Top of INFORMATION GIVEN
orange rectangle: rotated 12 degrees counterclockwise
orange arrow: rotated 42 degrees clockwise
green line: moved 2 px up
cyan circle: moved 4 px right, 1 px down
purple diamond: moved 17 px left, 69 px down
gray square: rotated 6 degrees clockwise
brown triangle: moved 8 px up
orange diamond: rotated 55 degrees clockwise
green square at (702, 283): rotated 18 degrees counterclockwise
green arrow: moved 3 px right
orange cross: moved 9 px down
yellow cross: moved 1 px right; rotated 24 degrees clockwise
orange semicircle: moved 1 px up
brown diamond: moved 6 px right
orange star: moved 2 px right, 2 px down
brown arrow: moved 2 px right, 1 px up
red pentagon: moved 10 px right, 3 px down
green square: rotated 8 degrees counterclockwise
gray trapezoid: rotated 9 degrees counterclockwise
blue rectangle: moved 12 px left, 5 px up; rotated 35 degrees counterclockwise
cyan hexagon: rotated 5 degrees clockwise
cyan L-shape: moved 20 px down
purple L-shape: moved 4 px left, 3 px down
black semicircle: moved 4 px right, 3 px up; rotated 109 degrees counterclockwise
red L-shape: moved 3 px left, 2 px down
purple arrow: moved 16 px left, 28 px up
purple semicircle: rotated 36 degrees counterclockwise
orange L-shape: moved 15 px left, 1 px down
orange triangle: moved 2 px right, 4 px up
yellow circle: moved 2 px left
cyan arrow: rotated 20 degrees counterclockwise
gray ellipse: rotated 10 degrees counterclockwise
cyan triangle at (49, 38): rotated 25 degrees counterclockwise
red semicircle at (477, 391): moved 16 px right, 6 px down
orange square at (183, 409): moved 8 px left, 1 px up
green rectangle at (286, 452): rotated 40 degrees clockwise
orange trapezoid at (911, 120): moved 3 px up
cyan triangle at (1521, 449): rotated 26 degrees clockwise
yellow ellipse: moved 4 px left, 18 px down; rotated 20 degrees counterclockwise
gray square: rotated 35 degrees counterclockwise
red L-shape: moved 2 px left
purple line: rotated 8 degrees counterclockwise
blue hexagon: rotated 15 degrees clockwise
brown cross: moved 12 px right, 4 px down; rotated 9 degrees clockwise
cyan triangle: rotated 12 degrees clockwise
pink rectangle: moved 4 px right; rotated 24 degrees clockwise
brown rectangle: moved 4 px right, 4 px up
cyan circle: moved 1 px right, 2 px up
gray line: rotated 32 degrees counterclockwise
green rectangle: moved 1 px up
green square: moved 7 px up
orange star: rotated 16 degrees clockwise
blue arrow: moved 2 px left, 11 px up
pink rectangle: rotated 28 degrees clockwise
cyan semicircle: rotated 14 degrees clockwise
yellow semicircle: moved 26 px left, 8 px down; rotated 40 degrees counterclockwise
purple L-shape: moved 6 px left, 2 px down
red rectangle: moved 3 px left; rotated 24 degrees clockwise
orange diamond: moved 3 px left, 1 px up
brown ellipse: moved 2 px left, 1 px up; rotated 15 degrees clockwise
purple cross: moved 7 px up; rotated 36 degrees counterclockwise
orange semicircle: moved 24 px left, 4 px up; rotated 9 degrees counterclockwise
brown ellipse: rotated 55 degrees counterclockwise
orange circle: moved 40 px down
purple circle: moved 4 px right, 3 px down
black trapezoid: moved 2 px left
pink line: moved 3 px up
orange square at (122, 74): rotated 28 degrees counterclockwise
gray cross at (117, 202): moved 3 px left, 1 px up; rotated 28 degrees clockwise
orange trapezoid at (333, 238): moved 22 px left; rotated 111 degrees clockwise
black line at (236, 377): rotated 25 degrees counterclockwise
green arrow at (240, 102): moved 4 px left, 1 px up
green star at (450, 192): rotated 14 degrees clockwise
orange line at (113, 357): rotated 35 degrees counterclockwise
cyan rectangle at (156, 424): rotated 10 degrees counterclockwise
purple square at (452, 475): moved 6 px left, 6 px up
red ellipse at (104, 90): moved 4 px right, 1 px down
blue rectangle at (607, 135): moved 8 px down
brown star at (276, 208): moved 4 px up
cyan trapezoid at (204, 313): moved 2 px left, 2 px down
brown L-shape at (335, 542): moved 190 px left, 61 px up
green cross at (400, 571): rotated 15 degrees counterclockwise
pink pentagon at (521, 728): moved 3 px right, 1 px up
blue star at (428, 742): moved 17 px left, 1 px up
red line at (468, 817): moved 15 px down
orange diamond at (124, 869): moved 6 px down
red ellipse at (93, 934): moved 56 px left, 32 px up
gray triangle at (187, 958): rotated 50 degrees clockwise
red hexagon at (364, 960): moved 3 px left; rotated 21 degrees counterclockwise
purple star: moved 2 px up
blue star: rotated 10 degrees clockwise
Bottom of INFORMATION GIVEN
Lines from the entries that contain the string "yellow" must be found and copied.

yellow cross: moved 1 px right; rotated 24 degrees clockwise
yellow circle: moved 2 px left
yellow ellipse: moved 4 px left, 18 px down; rotated 20 degrees counterclockwise
yellow semicircle: moved 26 px left, 8 px down; rotated 40 degrees counterclockwise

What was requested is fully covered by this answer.